* Scene question entries:
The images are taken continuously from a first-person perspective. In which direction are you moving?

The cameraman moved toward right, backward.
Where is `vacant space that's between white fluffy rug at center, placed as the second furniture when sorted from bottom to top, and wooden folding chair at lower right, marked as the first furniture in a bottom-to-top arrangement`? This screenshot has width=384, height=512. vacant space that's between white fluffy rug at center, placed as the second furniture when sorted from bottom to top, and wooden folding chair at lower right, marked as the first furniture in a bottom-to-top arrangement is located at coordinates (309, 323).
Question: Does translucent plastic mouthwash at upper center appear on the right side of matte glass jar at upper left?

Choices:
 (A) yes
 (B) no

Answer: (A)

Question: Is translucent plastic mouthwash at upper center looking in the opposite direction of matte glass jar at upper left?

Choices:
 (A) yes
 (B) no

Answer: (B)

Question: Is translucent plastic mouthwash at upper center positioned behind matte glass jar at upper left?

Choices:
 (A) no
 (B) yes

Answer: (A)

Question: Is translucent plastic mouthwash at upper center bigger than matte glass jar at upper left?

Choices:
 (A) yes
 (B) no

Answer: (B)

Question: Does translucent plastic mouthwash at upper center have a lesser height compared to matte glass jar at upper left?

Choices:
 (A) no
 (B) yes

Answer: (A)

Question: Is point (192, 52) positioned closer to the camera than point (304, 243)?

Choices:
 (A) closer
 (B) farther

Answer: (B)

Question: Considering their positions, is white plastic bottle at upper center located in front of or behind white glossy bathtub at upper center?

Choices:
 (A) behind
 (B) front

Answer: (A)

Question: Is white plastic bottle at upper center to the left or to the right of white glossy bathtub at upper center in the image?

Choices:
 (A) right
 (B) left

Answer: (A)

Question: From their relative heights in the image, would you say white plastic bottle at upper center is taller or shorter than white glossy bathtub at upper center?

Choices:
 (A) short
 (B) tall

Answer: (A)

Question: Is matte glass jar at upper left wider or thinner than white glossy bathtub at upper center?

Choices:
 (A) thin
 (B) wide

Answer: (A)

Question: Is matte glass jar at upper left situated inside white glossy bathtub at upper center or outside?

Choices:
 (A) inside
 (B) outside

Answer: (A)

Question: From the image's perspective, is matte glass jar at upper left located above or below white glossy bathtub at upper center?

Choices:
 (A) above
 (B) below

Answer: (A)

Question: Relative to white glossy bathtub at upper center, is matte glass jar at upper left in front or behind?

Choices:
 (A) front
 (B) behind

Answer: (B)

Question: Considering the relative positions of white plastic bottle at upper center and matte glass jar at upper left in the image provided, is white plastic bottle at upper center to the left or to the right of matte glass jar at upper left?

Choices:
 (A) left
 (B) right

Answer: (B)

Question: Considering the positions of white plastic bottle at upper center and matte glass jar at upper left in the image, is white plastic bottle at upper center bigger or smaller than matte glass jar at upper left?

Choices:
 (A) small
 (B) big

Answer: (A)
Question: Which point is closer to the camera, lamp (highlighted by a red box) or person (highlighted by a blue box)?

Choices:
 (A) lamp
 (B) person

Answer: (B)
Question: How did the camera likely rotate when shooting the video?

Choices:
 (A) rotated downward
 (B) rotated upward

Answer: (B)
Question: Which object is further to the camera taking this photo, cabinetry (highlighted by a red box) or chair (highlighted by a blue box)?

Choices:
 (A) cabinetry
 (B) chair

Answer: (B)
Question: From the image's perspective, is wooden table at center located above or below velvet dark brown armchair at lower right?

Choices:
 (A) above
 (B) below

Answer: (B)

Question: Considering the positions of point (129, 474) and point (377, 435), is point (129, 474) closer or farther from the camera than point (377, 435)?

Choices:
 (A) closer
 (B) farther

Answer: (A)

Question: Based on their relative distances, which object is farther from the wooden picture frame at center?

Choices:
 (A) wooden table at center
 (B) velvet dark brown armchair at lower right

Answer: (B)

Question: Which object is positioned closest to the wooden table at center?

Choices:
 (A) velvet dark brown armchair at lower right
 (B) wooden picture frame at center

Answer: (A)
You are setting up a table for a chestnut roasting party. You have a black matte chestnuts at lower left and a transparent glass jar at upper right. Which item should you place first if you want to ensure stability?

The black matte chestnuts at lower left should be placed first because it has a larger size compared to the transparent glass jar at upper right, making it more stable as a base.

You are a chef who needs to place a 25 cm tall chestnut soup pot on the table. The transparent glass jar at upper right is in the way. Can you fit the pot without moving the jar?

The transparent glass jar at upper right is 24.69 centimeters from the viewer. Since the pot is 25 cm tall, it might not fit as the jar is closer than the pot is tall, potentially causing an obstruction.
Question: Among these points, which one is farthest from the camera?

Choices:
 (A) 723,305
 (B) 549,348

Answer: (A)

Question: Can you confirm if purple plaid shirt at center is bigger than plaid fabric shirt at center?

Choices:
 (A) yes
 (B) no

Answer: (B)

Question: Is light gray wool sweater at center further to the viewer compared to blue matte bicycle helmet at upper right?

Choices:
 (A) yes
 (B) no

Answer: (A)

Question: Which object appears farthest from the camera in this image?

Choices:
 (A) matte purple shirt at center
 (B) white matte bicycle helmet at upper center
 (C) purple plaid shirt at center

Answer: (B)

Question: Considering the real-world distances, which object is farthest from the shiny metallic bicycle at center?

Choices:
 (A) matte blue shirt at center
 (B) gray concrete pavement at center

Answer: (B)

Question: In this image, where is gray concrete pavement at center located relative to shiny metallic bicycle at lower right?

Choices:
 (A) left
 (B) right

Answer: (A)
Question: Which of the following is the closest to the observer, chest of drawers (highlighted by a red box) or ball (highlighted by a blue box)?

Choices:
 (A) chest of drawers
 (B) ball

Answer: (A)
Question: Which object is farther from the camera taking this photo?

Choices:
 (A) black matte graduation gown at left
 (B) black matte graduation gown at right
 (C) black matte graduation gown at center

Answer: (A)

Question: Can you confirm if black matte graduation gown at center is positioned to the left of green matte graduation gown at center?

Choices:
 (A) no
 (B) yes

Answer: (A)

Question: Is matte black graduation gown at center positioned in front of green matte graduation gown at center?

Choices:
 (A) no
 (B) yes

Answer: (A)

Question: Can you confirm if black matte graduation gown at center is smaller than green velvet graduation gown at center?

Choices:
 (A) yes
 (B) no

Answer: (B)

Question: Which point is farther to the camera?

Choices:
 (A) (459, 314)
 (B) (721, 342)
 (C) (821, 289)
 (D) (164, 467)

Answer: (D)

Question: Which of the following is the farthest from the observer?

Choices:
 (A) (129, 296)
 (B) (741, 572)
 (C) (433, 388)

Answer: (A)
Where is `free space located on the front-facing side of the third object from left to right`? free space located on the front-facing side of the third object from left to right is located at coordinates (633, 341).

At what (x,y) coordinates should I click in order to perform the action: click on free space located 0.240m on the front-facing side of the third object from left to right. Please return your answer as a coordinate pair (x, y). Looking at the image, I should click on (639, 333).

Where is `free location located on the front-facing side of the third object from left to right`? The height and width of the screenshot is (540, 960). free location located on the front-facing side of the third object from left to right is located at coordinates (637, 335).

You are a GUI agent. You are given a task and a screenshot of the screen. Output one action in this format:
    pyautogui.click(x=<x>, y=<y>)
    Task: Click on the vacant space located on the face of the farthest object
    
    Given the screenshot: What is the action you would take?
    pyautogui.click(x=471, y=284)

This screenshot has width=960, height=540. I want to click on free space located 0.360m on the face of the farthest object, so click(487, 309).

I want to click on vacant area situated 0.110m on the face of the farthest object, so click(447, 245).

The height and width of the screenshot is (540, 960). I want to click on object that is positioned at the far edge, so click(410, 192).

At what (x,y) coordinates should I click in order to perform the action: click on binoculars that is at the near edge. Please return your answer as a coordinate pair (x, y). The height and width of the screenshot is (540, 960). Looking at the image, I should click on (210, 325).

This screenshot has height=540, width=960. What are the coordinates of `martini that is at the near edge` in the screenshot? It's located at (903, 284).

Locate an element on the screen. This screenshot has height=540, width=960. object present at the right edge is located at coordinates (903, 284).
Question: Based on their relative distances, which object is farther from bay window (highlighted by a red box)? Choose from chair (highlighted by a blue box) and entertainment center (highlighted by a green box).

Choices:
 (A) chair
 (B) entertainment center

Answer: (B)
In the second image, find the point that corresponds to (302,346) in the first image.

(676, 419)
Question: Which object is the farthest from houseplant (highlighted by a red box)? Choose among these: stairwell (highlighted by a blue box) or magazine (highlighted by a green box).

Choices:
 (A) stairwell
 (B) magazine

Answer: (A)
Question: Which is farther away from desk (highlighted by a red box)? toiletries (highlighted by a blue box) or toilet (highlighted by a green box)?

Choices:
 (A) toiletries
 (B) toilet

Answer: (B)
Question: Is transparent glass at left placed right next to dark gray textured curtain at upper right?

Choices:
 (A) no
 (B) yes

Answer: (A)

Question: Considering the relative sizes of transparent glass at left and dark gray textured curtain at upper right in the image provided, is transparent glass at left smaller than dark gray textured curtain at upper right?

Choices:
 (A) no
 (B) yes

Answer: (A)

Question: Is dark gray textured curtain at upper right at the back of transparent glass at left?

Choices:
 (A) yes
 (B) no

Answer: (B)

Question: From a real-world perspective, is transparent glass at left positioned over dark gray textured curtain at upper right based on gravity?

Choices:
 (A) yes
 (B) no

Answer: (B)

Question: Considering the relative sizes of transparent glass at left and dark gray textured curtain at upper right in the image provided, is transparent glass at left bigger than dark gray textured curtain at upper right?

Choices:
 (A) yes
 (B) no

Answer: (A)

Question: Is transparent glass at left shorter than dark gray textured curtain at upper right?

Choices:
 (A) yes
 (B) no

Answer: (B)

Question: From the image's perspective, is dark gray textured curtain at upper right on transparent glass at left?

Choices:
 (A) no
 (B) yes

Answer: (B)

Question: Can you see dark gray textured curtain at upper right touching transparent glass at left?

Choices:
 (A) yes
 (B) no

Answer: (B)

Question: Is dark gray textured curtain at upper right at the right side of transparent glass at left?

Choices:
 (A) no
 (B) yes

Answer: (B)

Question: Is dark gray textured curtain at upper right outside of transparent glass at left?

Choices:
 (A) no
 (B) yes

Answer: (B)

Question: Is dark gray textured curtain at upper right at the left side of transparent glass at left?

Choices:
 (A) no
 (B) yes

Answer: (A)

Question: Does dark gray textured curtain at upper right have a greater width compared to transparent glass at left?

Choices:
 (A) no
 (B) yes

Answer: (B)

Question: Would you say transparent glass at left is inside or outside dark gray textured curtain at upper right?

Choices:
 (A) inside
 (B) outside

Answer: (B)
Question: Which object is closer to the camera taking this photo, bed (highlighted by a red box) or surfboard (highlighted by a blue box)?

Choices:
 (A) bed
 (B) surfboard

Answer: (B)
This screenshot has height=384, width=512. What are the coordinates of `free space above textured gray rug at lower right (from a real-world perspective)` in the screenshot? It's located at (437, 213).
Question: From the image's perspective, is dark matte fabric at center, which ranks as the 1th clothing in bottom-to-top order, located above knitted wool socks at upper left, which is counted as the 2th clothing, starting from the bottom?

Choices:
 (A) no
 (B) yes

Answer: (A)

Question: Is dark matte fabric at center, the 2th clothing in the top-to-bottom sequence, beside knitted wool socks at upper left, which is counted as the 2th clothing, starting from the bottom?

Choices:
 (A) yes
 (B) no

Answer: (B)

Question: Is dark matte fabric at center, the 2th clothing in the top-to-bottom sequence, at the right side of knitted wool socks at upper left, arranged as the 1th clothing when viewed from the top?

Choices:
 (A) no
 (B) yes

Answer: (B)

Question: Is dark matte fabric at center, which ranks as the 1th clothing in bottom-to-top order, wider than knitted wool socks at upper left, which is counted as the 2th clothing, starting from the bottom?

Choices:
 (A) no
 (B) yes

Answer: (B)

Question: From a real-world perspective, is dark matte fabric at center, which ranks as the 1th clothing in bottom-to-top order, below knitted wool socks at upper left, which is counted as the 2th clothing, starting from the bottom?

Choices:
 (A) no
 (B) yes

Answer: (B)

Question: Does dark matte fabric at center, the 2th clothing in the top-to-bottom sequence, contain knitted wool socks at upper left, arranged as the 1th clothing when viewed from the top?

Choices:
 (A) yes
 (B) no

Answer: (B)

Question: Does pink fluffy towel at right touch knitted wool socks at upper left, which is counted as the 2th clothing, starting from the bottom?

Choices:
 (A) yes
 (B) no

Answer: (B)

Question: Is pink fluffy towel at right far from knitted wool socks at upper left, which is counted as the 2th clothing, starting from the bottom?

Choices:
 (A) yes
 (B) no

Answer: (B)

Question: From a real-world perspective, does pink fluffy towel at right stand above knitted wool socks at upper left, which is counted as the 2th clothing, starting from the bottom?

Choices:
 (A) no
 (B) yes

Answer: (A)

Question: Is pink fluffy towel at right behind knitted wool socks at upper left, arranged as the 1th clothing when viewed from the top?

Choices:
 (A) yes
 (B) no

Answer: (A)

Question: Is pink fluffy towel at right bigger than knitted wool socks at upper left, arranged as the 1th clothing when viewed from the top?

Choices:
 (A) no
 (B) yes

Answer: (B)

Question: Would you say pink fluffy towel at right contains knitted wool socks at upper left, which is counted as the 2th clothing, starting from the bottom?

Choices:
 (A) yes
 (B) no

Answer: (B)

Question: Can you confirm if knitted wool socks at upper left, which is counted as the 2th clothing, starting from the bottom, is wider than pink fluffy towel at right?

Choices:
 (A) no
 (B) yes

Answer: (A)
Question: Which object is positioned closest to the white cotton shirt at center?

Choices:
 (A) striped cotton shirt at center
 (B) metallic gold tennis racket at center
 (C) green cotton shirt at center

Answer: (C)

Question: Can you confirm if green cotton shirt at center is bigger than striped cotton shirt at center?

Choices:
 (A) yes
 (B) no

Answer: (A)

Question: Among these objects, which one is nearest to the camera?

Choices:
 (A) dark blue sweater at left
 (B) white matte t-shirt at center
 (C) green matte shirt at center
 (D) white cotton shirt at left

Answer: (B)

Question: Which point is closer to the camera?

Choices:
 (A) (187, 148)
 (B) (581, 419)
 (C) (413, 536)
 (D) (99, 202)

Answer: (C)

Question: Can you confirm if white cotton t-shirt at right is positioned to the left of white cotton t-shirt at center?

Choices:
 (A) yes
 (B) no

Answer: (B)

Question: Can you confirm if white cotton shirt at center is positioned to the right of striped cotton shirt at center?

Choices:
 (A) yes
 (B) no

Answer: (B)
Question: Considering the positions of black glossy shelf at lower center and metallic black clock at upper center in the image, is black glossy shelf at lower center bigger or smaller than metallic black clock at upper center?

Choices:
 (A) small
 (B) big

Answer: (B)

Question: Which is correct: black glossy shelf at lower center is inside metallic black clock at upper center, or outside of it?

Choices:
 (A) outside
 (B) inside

* What to produce: Give the lines above, from the line with "frame at center?" to the line with "You are setting", as a Markdown table with the columns Row and Line. Leave out blank lines.

* Written answer:
| Row | Line |
|---|---|
| 1 | Question: Based on their relative distances, which object is farther from the wooden picture frame at center? |
| 2 | Choices: |
| 3 |  (A) wooden table at center |
| 4 |  (B) velvet dark brown armchair at lower right |
| 5 | Answer: (B) |
| 6 | Question: Which object is positioned closest to the wooden table at center? |
| 7 | Choices: |
| 8 |  (A) velvet dark brown armchair at lower right |
| 9 |  (B) wooden picture frame at center |
| 10 | Answer: (A) |
| 11 | You are setting up a table for a chestnut roasting party. You have a black matte chestnuts at lower left and a transparent glass jar at upper right. Which item should you place first if you want to ensure stability? |